Copy the records word for word, from the line containing "How distant is" down to the line containing "Indeed, clear water", with both of those lines included. Leave the pictures out of your copy.

* BEGIN GIVEN DATA *

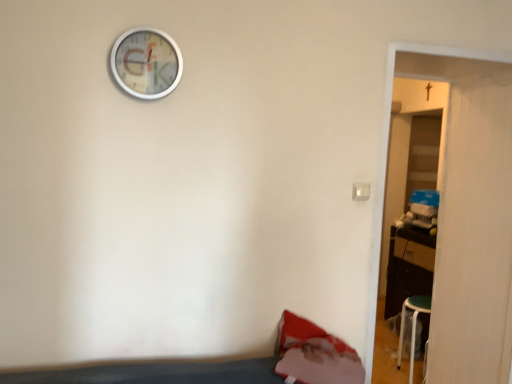
Where is `metallic silver wall clock at upper center`? Image resolution: width=512 pixels, height=384 pixels. metallic silver wall clock at upper center is located at coordinates (146, 63).

The height and width of the screenshot is (384, 512). What do you see at coordinates (146, 63) in the screenshot? I see `metallic silver wall clock at upper center` at bounding box center [146, 63].

At what (x,y) coordinates should I click in order to perform the action: click on wooden door at right. Please return your answer as a coordinate pair (x, y). The image size is (512, 384). Looking at the image, I should click on (470, 195).

This screenshot has width=512, height=384. Describe the element at coordinates (470, 195) in the screenshot. I see `wooden door at right` at that location.

Locate an element on the screen. This screenshot has width=512, height=384. metallic silver wall clock at upper center is located at coordinates (146, 63).

Is wooden door at right to the left of metallic silver wall clock at upper center from the viewer's perspective?

No, wooden door at right is not to the left of metallic silver wall clock at upper center.

Does wooden door at right lie behind metallic silver wall clock at upper center?

Yes, wooden door at right is behind metallic silver wall clock at upper center.

Between point (441, 231) and point (163, 71), which one is positioned in front?

The point (163, 71) is in front.

From the image's perspective, which one is positioned higher, wooden door at right or metallic silver wall clock at upper center?

metallic silver wall clock at upper center, from the image's perspective.

In the scene shown: From a real-world perspective, is wooden door at right located beneath metallic silver wall clock at upper center?

Correct, in the physical world, wooden door at right is lower than metallic silver wall clock at upper center.

Which of these two, wooden door at right or metallic silver wall clock at upper center, is wider?

wooden door at right.

Between wooden door at right and metallic silver wall clock at upper center, which one has less height?

metallic silver wall clock at upper center.

Can you confirm if wooden door at right is smaller than metallic silver wall clock at upper center?

No.

Would you say wooden door at right is outside metallic silver wall clock at upper center?

wooden door at right lies outside metallic silver wall clock at upper center's area.

Is there a large distance between wooden door at right and metallic silver wall clock at upper center?

Absolutely, wooden door at right is distant from metallic silver wall clock at upper center.

Is metallic silver wall clock at upper center at the back of wooden door at right?

wooden door at right does not have its back to metallic silver wall clock at upper center.

What's the angular difference between wooden door at right and metallic silver wall clock at upper center's facing directions?

wooden door at right and metallic silver wall clock at upper center are facing 0.331 degrees away from each other.

Find the location of a particular element. door that appears below the metallic silver wall clock at upper center (from the image's perspective) is located at coordinates (470, 195).

Which object is positioned more to the left, metallic silver wall clock at upper center or wooden door at right?

Positioned to the left is metallic silver wall clock at upper center.

Which is in front, metallic silver wall clock at upper center or wooden door at right?

metallic silver wall clock at upper center.

Is point (137, 37) closer or farther from the camera than point (505, 296)?

Clearly, point (137, 37) is closer to the camera than point (505, 296).

From the image's perspective, which one is positioned higher, metallic silver wall clock at upper center or wooden door at right?

From the image's view, metallic silver wall clock at upper center is above.

From a real-world perspective, is metallic silver wall clock at upper center over wooden door at right?

Yes, from a real-world perspective, metallic silver wall clock at upper center is over wooden door at right

Considering the sizes of metallic silver wall clock at upper center and wooden door at right in the image, is metallic silver wall clock at upper center wider or thinner than wooden door at right?

metallic silver wall clock at upper center is thinner than wooden door at right.

Considering the relative sizes of metallic silver wall clock at upper center and wooden door at right in the image provided, is metallic silver wall clock at upper center shorter than wooden door at right?

Yes, metallic silver wall clock at upper center is shorter than wooden door at right.

Can you confirm if metallic silver wall clock at upper center is smaller than wooden door at right?

Yes, metallic silver wall clock at upper center is smaller than wooden door at right.

Is metallic silver wall clock at upper center positioned beyond the bounds of wooden door at right?

Absolutely, metallic silver wall clock at upper center is external to wooden door at right.

Is metallic silver wall clock at upper center next to wooden door at right and touching it?

No, metallic silver wall clock at upper center is not next to wooden door at right.

Is metallic silver wall clock at upper center looking in the opposite direction of wooden door at right?

That's not correct — metallic silver wall clock at upper center is not looking away from wooden door at right.

How distant is metallic silver wall clock at upper center from wooden door at right?

metallic silver wall clock at upper center is 1.47 meters away from wooden door at right.

Locate an element on the screen. This screenshot has height=384, width=512. wall clock above the wooden door at right (from a real-world perspective) is located at coordinates (146, 63).

Locate an element on the screen. wall clock above the wooden door at right (from the image's perspective) is located at coordinates (146, 63).

This screenshot has width=512, height=384. In order to click on wall clock located above the wooden door at right (from a real-world perspective) in this screenshot , I will do `click(146, 63)`.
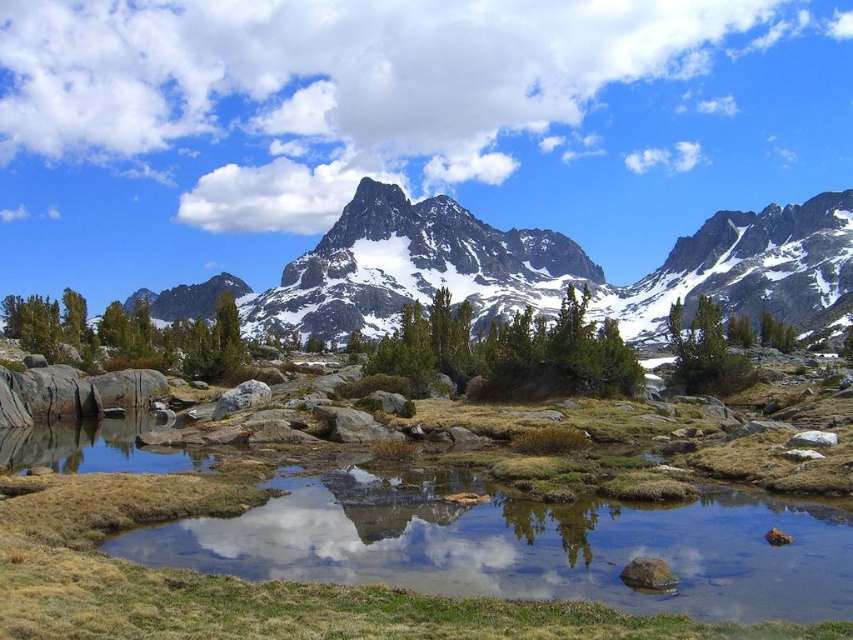
Does clear water at center appear on the left side of green matte tree at center?

Indeed, clear water at center is positioned on the left side of green matte tree at center.

Is point (604, 516) farther from viewer compared to point (717, 348)?

No, it is not.

Image resolution: width=853 pixels, height=640 pixels. I want to click on clear water at center, so click(521, 545).

From the picture: Which is more to the right, green matte shrub at center or green matte tree at center?

green matte tree at center

Does green matte shrub at center appear under green matte tree at center?

Incorrect, green matte shrub at center is not positioned below green matte tree at center.

Where is `green matte shrub at center`? The width and height of the screenshot is (853, 640). green matte shrub at center is located at coordinates (509, 352).

Is white snow-covered mountain range at upper center further to camera compared to green matte shrub at center?

Yes.

Can you confirm if white snow-covered mountain range at upper center is wider than green matte shrub at center?

Yes.

You are a GUI agent. You are given a task and a screenshot of the screen. Output one action in this format:
    pyautogui.click(x=<x>, y=<y>)
    Task: Click on the white snow-covered mountain range at upper center
    
    Given the screenshot: What is the action you would take?
    pyautogui.click(x=532, y=268)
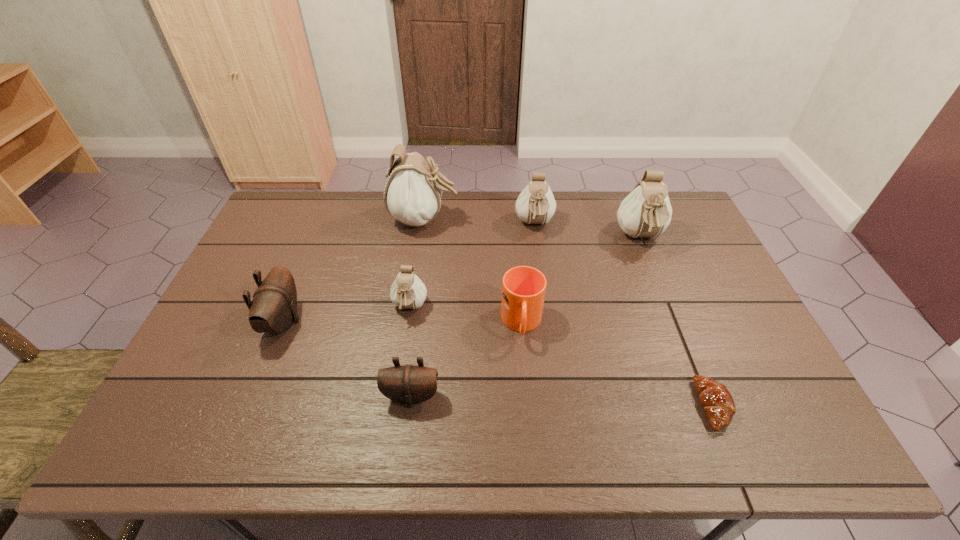
This screenshot has width=960, height=540. What are the coordinates of `the nearer brown pouch` in the screenshot? It's located at (408, 384).

This screenshot has width=960, height=540. What are the coordinates of `the nearest pouch` in the screenshot? It's located at (408, 384).

You are a GUI agent. You are given a task and a screenshot of the screen. Output one action in this format:
    pyautogui.click(x=<x>, y=<y>)
    Task: Click on the brown crescent roll
    The width and height of the screenshot is (960, 540).
    Given the screenshot: What is the action you would take?
    pyautogui.click(x=715, y=398)

Locate an element on the screen. The width and height of the screenshot is (960, 540). the shortest object is located at coordinates (715, 398).

The image size is (960, 540). Identify the location of free space located on the front-facing side of the biggest white pouch. (553, 219).

Locate an element on the screen. vacant area situated on the front-facing side of the rightmost pouch is located at coordinates (657, 280).

Locate an element on the screen. The image size is (960, 540). vacant space situated on the front-facing side of the third biggest white pouch is located at coordinates (539, 252).

Where is `vacant space located with the flap open on the left brown pouch`? The height and width of the screenshot is (540, 960). vacant space located with the flap open on the left brown pouch is located at coordinates (366, 322).

The width and height of the screenshot is (960, 540). I want to click on free region located 0.220m on the handle side of the mug, so click(x=531, y=427).

Where is `free space located on the front-facing side of the nearest white pouch`? This screenshot has width=960, height=540. free space located on the front-facing side of the nearest white pouch is located at coordinates (403, 355).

* END GIVEN DATA *

EXERCISE ANSWER –
How distant is metallic silver wall clock at upper center from wooden door at right?

metallic silver wall clock at upper center is 1.47 meters away from wooden door at right.

Locate an element on the screen. This screenshot has height=384, width=512. wall clock above the wooden door at right (from a real-world perspective) is located at coordinates (146, 63).

Locate an element on the screen. wall clock above the wooden door at right (from the image's perspective) is located at coordinates (146, 63).

This screenshot has width=512, height=384. In order to click on wall clock located above the wooden door at right (from a real-world perspective) in this screenshot , I will do `click(146, 63)`.
Does clear water at center appear on the left side of green matte tree at center?

Indeed, clear water at center is positioned on the left side of green matte tree at center.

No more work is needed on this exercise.